# Start of RECORD SET

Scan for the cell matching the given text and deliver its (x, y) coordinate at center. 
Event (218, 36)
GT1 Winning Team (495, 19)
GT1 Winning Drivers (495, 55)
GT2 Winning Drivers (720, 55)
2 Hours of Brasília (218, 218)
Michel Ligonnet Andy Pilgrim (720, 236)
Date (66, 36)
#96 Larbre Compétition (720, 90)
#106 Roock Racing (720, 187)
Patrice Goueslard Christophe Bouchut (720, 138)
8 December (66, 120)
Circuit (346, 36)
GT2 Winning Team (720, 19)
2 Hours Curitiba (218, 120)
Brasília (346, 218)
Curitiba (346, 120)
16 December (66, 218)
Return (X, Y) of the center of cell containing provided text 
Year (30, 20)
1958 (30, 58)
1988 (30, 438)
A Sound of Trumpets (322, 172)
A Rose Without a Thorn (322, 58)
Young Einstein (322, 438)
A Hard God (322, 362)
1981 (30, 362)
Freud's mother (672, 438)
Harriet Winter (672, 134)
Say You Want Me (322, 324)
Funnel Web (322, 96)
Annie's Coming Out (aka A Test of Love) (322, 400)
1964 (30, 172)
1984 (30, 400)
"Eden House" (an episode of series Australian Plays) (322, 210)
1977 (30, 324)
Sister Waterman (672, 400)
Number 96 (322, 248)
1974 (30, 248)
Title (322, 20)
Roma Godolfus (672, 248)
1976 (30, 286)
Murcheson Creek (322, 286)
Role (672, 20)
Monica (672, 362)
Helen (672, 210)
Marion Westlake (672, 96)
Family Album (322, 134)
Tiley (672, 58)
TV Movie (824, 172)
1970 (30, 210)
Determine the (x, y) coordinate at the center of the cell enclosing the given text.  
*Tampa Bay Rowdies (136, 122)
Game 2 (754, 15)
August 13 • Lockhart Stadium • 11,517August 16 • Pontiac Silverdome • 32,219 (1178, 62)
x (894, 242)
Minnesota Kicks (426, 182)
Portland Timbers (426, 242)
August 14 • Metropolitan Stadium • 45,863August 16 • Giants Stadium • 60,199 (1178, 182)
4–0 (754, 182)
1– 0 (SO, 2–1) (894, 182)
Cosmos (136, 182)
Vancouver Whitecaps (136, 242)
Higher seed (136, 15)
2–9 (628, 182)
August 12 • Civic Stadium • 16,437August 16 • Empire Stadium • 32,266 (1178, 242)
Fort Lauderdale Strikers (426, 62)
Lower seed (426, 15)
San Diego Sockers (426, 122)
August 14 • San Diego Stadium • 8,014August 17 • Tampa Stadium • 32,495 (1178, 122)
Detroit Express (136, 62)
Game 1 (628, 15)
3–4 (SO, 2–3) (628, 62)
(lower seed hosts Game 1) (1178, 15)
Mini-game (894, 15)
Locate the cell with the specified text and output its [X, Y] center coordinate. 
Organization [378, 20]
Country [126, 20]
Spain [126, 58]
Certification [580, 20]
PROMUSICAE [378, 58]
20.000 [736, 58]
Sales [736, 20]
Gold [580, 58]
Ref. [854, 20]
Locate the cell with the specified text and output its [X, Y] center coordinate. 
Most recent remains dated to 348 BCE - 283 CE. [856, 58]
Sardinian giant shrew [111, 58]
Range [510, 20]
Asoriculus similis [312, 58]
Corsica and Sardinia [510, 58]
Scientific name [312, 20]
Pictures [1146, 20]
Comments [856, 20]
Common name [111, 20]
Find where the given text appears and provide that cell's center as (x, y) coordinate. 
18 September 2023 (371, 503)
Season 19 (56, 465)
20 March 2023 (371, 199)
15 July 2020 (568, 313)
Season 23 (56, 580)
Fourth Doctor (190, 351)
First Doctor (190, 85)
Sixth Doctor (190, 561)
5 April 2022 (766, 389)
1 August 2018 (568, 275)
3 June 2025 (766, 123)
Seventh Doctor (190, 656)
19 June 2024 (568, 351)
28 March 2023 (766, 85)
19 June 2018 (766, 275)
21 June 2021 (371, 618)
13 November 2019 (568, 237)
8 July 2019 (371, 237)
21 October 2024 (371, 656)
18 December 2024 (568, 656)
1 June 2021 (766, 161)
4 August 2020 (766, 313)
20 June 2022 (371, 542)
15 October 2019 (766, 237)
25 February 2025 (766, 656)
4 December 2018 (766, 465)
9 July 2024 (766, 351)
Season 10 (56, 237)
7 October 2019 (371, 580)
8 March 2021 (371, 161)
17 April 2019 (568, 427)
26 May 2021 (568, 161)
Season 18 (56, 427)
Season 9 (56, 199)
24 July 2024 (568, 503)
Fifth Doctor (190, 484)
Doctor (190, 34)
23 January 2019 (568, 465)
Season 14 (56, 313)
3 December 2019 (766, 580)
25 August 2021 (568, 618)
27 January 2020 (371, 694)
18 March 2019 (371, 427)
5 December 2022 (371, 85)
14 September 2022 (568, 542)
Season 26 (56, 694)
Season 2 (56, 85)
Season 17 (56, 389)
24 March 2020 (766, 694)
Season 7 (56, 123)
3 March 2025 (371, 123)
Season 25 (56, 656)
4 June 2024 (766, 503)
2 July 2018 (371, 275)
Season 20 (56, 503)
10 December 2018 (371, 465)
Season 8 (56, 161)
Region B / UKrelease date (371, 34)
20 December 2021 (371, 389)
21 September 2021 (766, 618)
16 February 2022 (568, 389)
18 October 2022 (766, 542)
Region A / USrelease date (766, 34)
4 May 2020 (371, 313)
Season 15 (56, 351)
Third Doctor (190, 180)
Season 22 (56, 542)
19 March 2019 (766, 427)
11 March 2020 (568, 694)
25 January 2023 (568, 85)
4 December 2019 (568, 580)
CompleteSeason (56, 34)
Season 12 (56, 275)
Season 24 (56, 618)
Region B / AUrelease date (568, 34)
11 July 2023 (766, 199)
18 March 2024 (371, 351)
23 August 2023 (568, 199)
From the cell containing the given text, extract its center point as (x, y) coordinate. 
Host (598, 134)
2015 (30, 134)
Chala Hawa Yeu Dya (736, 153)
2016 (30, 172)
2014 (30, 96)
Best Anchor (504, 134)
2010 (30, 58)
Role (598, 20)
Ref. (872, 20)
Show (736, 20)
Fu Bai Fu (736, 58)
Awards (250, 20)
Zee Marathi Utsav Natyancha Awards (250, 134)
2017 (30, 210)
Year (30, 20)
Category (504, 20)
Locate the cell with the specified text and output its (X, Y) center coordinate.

# End of RECORD SET

Put every line of the rows above into a JSON list of strings, one string per line. Leave out blank lines.

IN RESPONSE:
[
  "Scan for the cell matching the given text and deliver its (x, y) coordinate at center. ",
  "Event (218, 36)",
  "GT1 Winning Team (495, 19)",
  "GT1 Winning Drivers (495, 55)",
  "GT2 Winning Drivers (720, 55)",
  "2 Hours of Brasília (218, 218)",
  "Michel Ligonnet Andy Pilgrim (720, 236)",
  "Date (66, 36)",
  "#96 Larbre Compétition (720, 90)",
  "#106 Roock Racing (720, 187)",
  "Patrice Goueslard Christophe Bouchut (720, 138)",
  "8 December (66, 120)",
  "Circuit (346, 36)",
  "GT2 Winning Team (720, 19)",
  "2 Hours Curitiba (218, 120)",
  "Brasília (346, 218)",
  "Curitiba (346, 120)",
  "16 December (66, 218)",
  "Return (X, Y) of the center of cell containing provided text ",
  "Year (30, 20)",
  "1958 (30, 58)",
  "1988 (30, 438)",
  "A Sound of Trumpets (322, 172)",
  "A Rose Without a Thorn (322, 58)",
  "Young Einstein (322, 438)",
  "A Hard God (322, 362)",
  "1981 (30, 362)",
  "Freud's mother (672, 438)",
  "Harriet Winter (672, 134)",
  "Say You Want Me (322, 324)",
  "Funnel Web (322, 96)",
  "Annie's Coming Out (aka A Test of Love) (322, 400)",
  "1964 (30, 172)",
  "1984 (30, 400)",
  "\"Eden House\" (an episode of series Australian Plays) (322, 210)",
  "1977 (30, 324)",
  "Sister Waterman (672, 400)",
  "Number 96 (322, 248)",
  "1974 (30, 248)",
  "Title (322, 20)",
  "Roma Godolfus (672, 248)",
  "1976 (30, 286)",
  "Murcheson Creek (322, 286)",
  "Role (672, 20)",
  "Monica (672, 362)",
  "Helen (672, 210)",
  "Marion Westlake (672, 96)",
  "Family Album (322, 134)",
  "Tiley (672, 58)",
  "TV Movie (824, 172)",
  "1970 (30, 210)",
  "Determine the (x, y) coordinate at the center of the cell enclosing the given text.  ",
  "*Tampa Bay Rowdies (136, 122)",
  "Game 2 (754, 15)",
  "August 13 • Lockhart Stadium • 11,517August 16 • Pontiac Silverdome • 32,219 (1178, 62)",
  "x (894, 242)",
  "Minnesota Kicks (426, 182)",
  "Portland Timbers (426, 242)",
  "August 14 • Metropolitan Stadium • 45,863August 16 • Giants Stadium • 60,199 (1178, 182)",
  "4–0 (754, 182)",
  "1– 0 (SO, 2–1) (894, 182)",
  "Cosmos (136, 182)",
  "Vancouver Whitecaps (136, 242)",
  "Higher seed (136, 15)",
  "2–9 (628, 182)",
  "August 12 • Civic Stadium • 16,437August 16 • Empire Stadium • 32,266 (1178, 242)",
  "Fort Lauderdale Strikers (426, 62)",
  "Lower seed (426, 15)",
  "San Diego Sockers (426, 122)",
  "August 14 • San Diego Stadium • 8,014August 17 • Tampa Stadium • 32,495 (1178, 122)",
  "Detroit Express (136, 62)",
  "Game 1 (628, 15)",
  "3–4 (SO, 2–3) (628, 62)",
  "(lower seed hosts Game 1) (1178, 15)",
  "Mini-game (894, 15)",
  "Locate the cell with the specified text and output its [X, Y] center coordinate. ",
  "Organization [378, 20]",
  "Country [126, 20]",
  "Spain [126, 58]",
  "Certification [580, 20]",
  "PROMUSICAE [378, 58]",
  "20.000 [736, 58]",
  "Sales [736, 20]",
  "Gold [580, 58]",
  "Ref. [854, 20]",
  "Locate the cell with the specified text and output its [X, Y] center coordinate. ",
  "Most recent remains dated to 348 BCE - 283 CE. [856, 58]",
  "Sardinian giant shrew [111, 58]",
  "Range [510, 20]",
  "Asoriculus similis [312, 58]",
  "Corsica and Sardinia [510, 58]",
  "Scientific name [312, 20]",
  "Pictures [1146, 20]",
  "Comments [856, 20]",
  "Common name [111, 20]",
  "Find where the given text appears and provide that cell's center as (x, y) coordinate. ",
  "18 September 2023 (371, 503)",
  "Season 19 (56, 465)",
  "20 March 2023 (371, 199)",
  "15 July 2020 (568, 313)",
  "Season 23 (56, 580)",
  "Fourth Doctor (190, 351)",
  "First Doctor (190, 85)",
  "Sixth Doctor (190, 561)",
  "5 April 2022 (766, 389)",
  "1 August 2018 (568, 275)",
  "3 June 2025 (766, 123)",
  "Seventh Doctor (190, 656)",
  "19 June 2024 (568, 351)",
  "28 March 2023 (766, 85)",
  "19 June 2018 (766, 275)",
  "21 June 2021 (371, 618)",
  "13 November 2019 (568, 237)",
  "8 July 2019 (371, 237)",
  "21 October 2024 (371, 656)",
  "18 December 2024 (568, 656)",
  "1 June 2021 (766, 161)",
  "4 August 2020 (766, 313)",
  "20 June 2022 (371, 542)",
  "15 October 2019 (766, 237)",
  "25 February 2025 (766, 656)",
  "4 December 2018 (766, 465)",
  "9 July 2024 (766, 351)",
  "Season 10 (56, 237)",
  "7 October 2019 (371, 580)",
  "8 March 2021 (371, 161)",
  "17 April 2019 (568, 427)",
  "26 May 2021 (568, 161)",
  "Season 18 (56, 427)",
  "Season 9 (56, 199)",
  "24 July 2024 (568, 503)",
  "Fifth Doctor (190, 484)",
  "Doctor (190, 34)",
  "23 January 2019 (568, 465)",
  "Season 14 (56, 313)",
  "3 December 2019 (766, 580)",
  "25 August 2021 (568, 618)",
  "27 January 2020 (371, 694)",
  "18 March 2019 (371, 427)",
  "5 December 2022 (371, 85)",
  "14 September 2022 (568, 542)",
  "Season 26 (56, 694)",
  "Season 2 (56, 85)",
  "Season 17 (56, 389)",
  "24 March 2020 (766, 694)",
  "Season 7 (56, 123)",
  "3 March 2025 (371, 123)",
  "Season 25 (56, 656)",
  "4 June 2024 (766, 503)",
  "2 July 2018 (371, 275)",
  "Season 20 (56, 503)",
  "10 December 2018 (371, 465)",
  "Season 8 (56, 161)",
  "Region B / UKrelease date (371, 34)",
  "20 December 2021 (371, 389)",
  "21 September 2021 (766, 618)",
  "16 February 2022 (568, 389)",
  "18 October 2022 (766, 542)",
  "Region A / USrelease date (766, 34)",
  "4 May 2020 (371, 313)",
  "Season 15 (56, 351)",
  "Third Doctor (190, 180)",
  "Season 22 (56, 542)",
  "19 March 2019 (766, 427)",
  "11 March 2020 (568, 694)",
  "25 January 2023 (568, 85)",
  "4 December 2019 (568, 580)",
  "CompleteSeason (56, 34)",
  "Season 12 (56, 275)",
  "Season 24 (56, 618)",
  "Region B / AUrelease date (568, 34)",
  "11 July 2023 (766, 199)",
  "18 March 2024 (371, 351)",
  "23 August 2023 (568, 199)",
  "From the cell containing the given text, extract its center point as (x, y) coordinate. ",
  "Host (598, 134)",
  "2015 (30, 134)",
  "Chala Hawa Yeu Dya (736, 153)",
  "2016 (30, 172)",
  "2014 (30, 96)",
  "Best Anchor (504, 134)",
  "2010 (30, 58)",
  "Role (598, 20)",
  "Ref. (872, 20)",
  "Show (736, 20)",
  "Fu Bai Fu (736, 58)",
  "Awards (250, 20)",
  "Zee Marathi Utsav Natyancha Awards (250, 134)",
  "2017 (30, 210)",
  "Year (30, 20)",
  "Category (504, 20)",
  "Locate the cell with the specified text and output its (X, Y) center coordinate."
]